## PROBLEM DESCRIPTION
Lines with "spoon" in them are to be located in the listing below and copied.

+++ PROVIDED ENTRIES +++

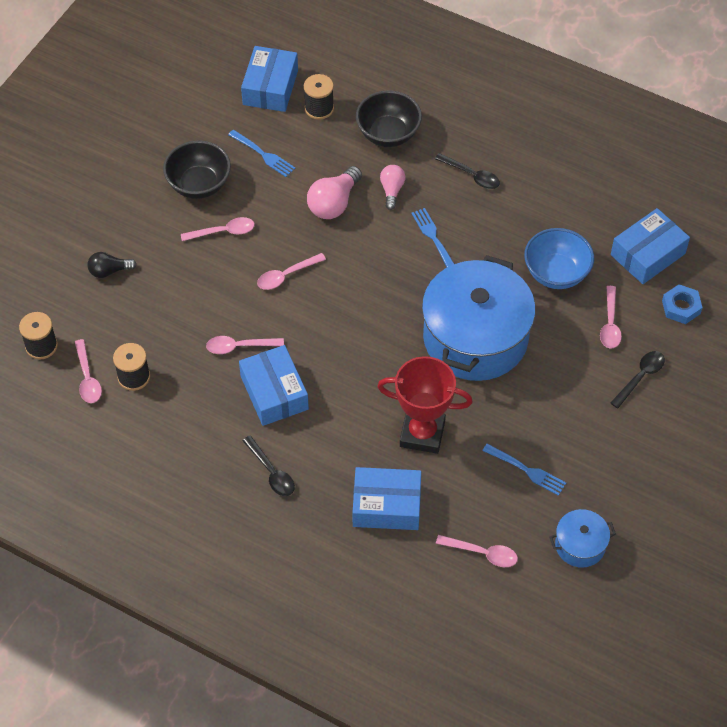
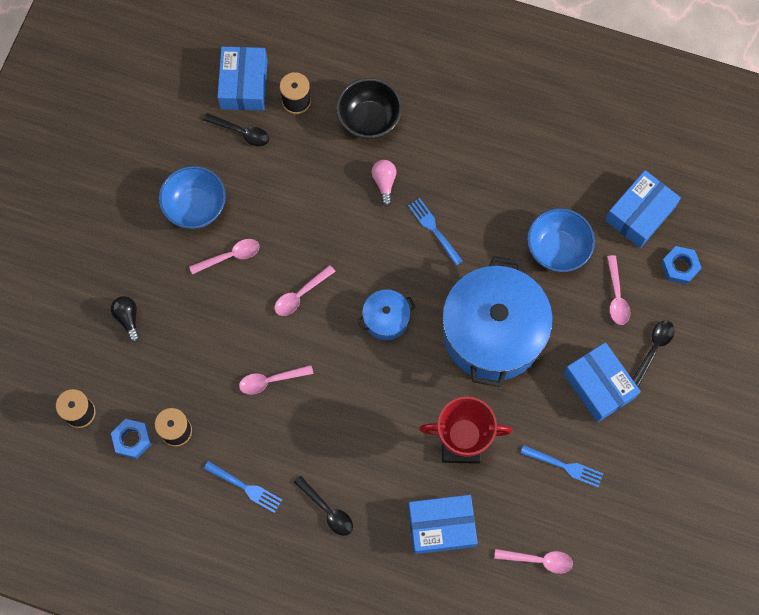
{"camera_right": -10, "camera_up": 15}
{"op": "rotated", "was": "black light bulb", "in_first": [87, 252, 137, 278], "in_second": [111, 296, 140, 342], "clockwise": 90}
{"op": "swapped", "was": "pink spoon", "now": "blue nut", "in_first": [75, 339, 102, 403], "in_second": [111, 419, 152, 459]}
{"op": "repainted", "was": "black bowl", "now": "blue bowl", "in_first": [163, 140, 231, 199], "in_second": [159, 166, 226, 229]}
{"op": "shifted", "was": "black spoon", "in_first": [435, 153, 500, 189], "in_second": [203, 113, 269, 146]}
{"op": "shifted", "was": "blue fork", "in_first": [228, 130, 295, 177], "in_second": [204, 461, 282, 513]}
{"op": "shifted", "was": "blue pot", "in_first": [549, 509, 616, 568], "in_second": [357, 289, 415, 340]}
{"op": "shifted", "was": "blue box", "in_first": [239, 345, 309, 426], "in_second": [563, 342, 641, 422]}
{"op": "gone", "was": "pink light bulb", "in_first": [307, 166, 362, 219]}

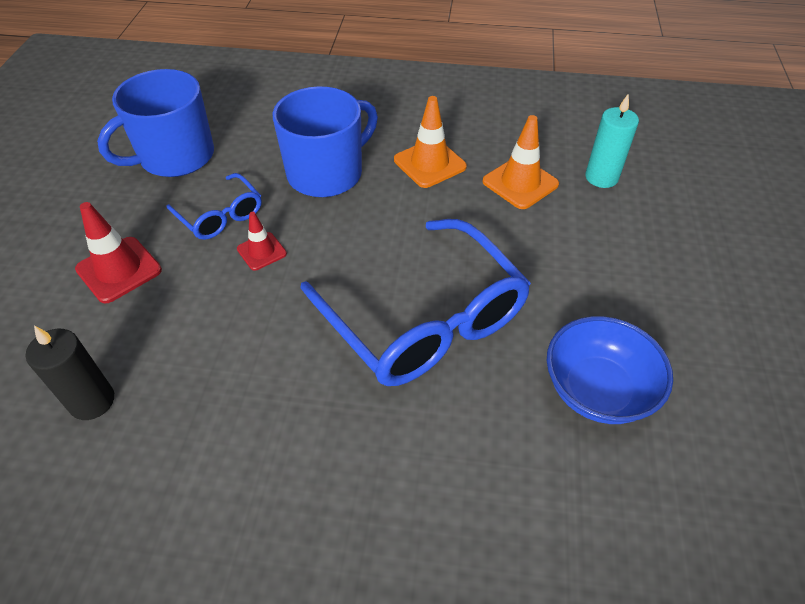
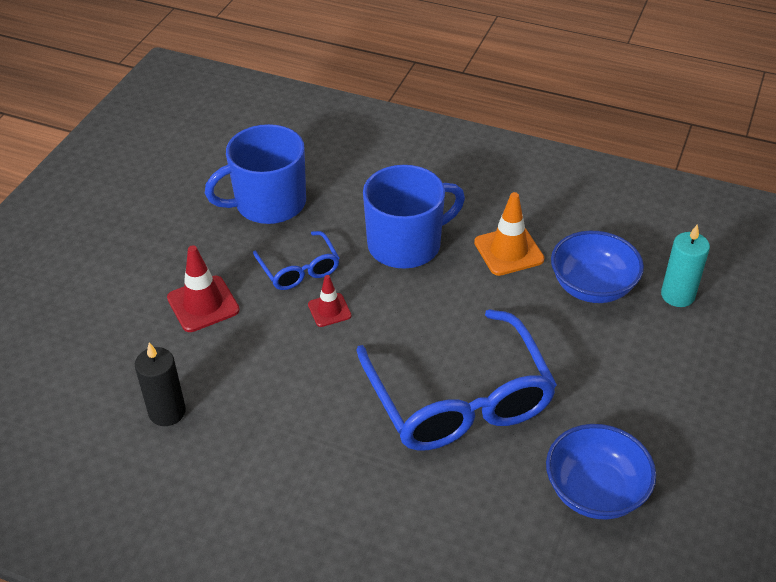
{"camera_right": 15, "camera_up": -5}
{"op": "swapped", "was": "orange traffic cone", "now": "blue bowl", "in_first": [482, 115, 559, 209], "in_second": [551, 231, 644, 303]}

+++

## EXERCISE ANSWER
{"op": "swapped", "was": "pink spoon", "now": "blue nut", "in_first": [75, 339, 102, 403], "in_second": [111, 419, 152, 459]}
{"op": "shifted", "was": "black spoon", "in_first": [435, 153, 500, 189], "in_second": [203, 113, 269, 146]}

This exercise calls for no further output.